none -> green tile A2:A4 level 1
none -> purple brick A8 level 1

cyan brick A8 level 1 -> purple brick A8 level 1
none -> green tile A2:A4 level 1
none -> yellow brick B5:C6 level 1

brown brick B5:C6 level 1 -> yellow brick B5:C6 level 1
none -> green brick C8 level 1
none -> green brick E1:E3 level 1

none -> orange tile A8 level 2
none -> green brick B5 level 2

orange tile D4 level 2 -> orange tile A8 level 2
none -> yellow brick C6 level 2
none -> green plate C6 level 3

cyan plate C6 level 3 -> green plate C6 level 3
--
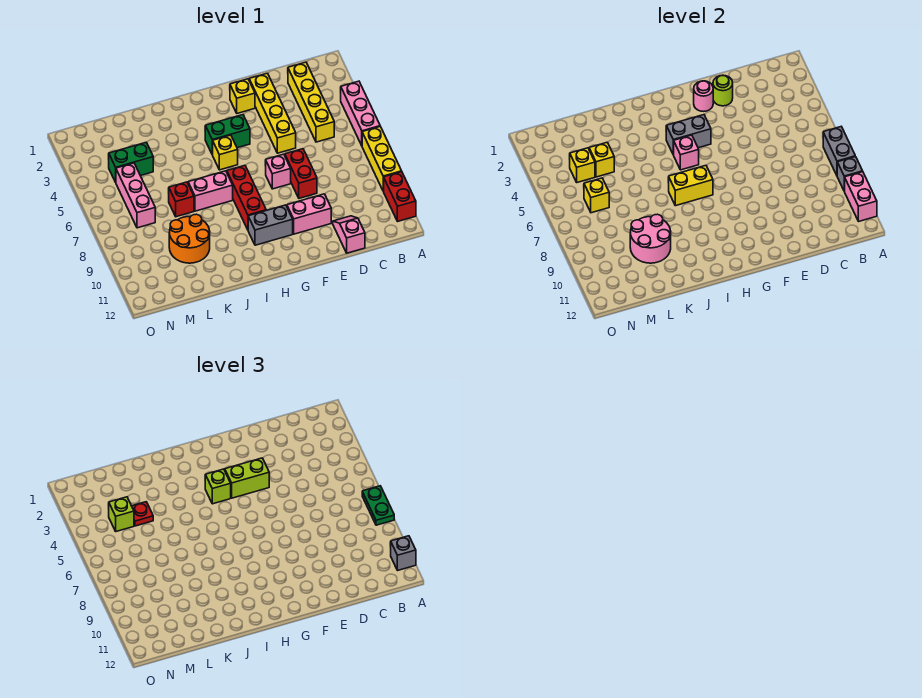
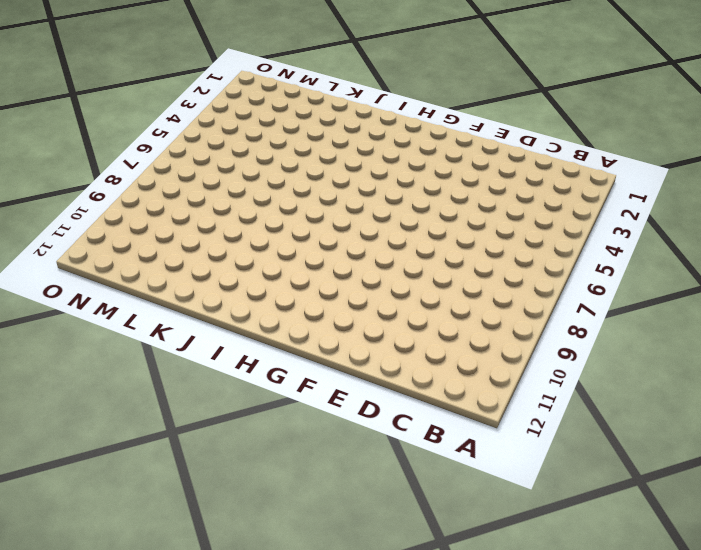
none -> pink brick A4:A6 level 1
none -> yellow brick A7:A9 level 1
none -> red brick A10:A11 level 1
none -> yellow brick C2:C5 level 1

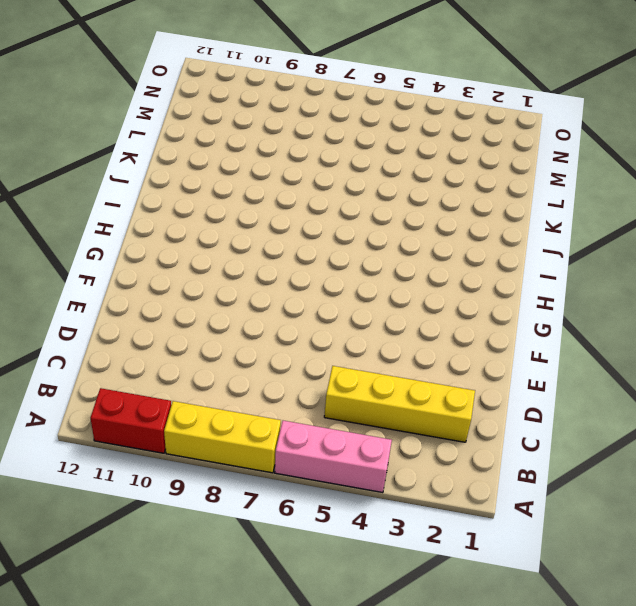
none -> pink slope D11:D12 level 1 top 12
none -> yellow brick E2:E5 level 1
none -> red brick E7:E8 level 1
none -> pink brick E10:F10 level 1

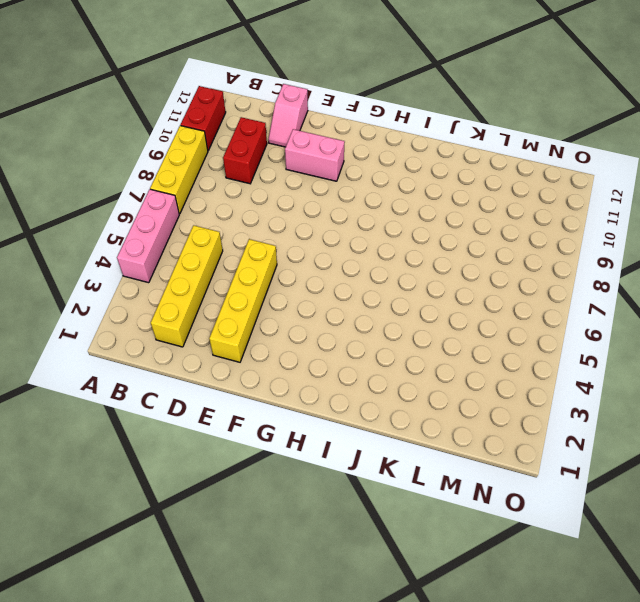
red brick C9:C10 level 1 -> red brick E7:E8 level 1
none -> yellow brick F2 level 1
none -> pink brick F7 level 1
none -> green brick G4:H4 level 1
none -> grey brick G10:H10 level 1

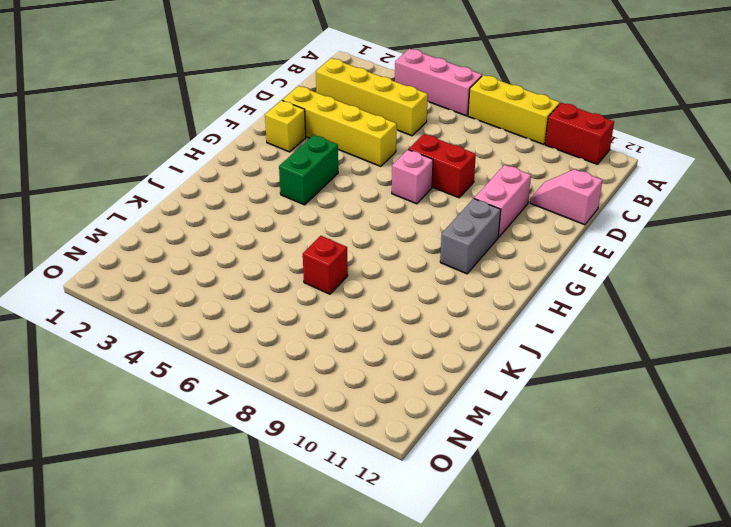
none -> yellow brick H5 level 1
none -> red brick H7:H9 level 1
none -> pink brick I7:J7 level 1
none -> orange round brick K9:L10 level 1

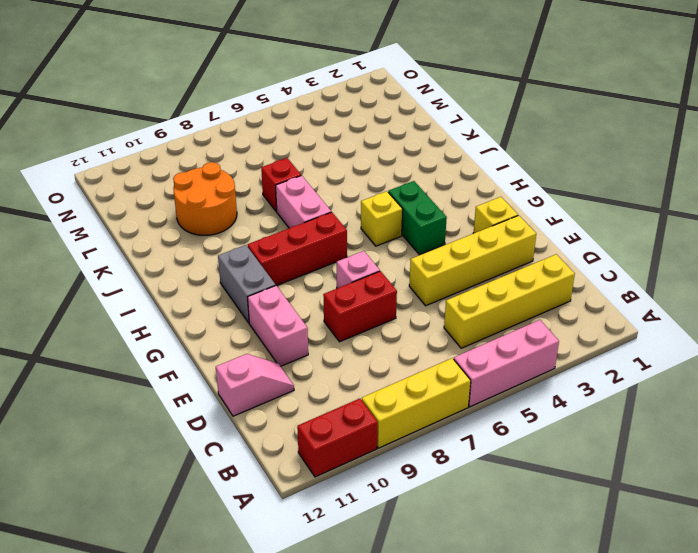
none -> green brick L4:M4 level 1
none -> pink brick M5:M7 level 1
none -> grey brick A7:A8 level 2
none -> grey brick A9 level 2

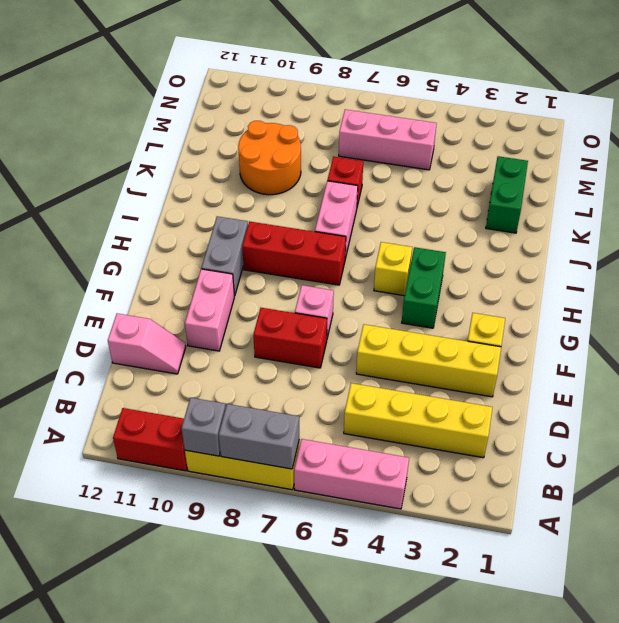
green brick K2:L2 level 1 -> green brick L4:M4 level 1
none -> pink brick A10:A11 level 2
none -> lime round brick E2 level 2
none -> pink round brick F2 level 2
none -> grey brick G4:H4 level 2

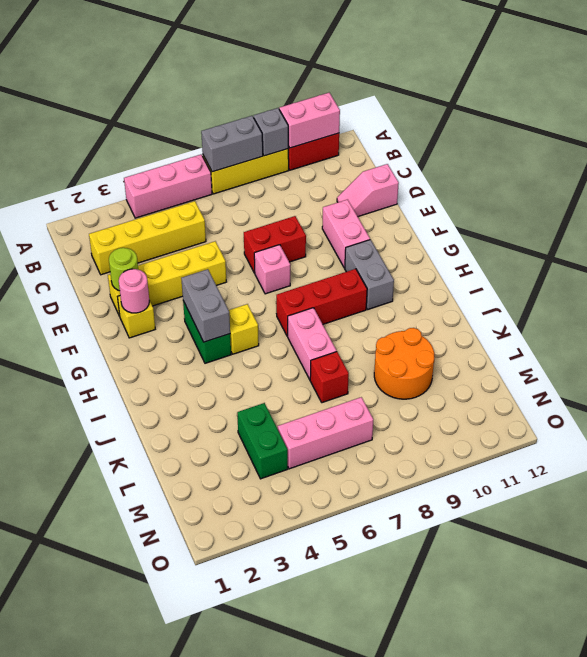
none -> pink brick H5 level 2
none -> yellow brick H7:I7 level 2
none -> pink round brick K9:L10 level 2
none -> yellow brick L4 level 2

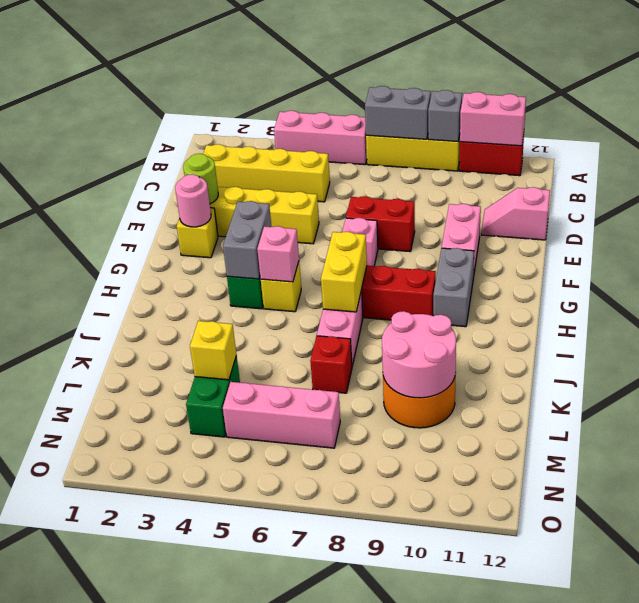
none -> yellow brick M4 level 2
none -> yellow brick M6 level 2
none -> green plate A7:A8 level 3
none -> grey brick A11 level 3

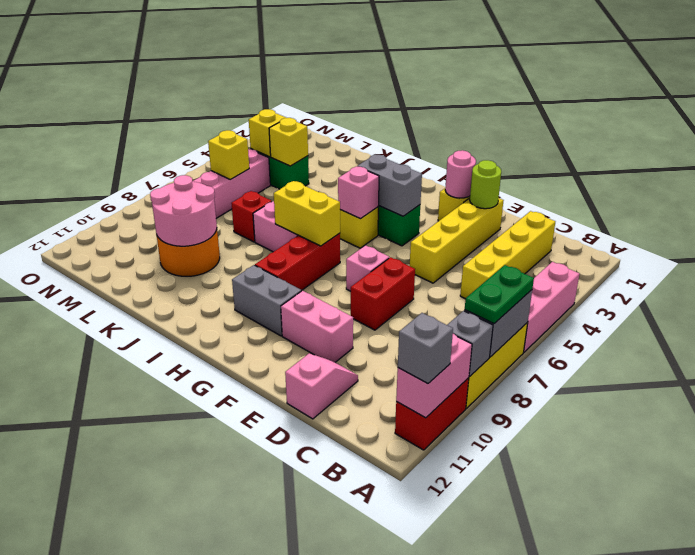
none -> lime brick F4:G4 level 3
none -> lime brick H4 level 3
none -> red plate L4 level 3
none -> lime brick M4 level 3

▶ [What to produce]
Would you transcribe the lines above exactly, going from the line bearing "none -> yellow brick E2:E5 level 1" through the line bearing "none -> pink brick H5 level 2", and drop the pictures from the copy?

▶ [Answer box]
none -> yellow brick E2:E5 level 1
none -> red brick E7:E8 level 1
none -> pink brick E10:F10 level 1

red brick C9:C10 level 1 -> red brick E7:E8 level 1
none -> yellow brick F2 level 1
none -> pink brick F7 level 1
none -> green brick G4:H4 level 1
none -> grey brick G10:H10 level 1

none -> yellow brick H5 level 1
none -> red brick H7:H9 level 1
none -> pink brick I7:J7 level 1
none -> orange round brick K9:L10 level 1

none -> green brick L4:M4 level 1
none -> pink brick M5:M7 level 1
none -> grey brick A7:A8 level 2
none -> grey brick A9 level 2

green brick K2:L2 level 1 -> green brick L4:M4 level 1
none -> pink brick A10:A11 level 2
none -> lime round brick E2 level 2
none -> pink round brick F2 level 2
none -> grey brick G4:H4 level 2

none -> pink brick H5 level 2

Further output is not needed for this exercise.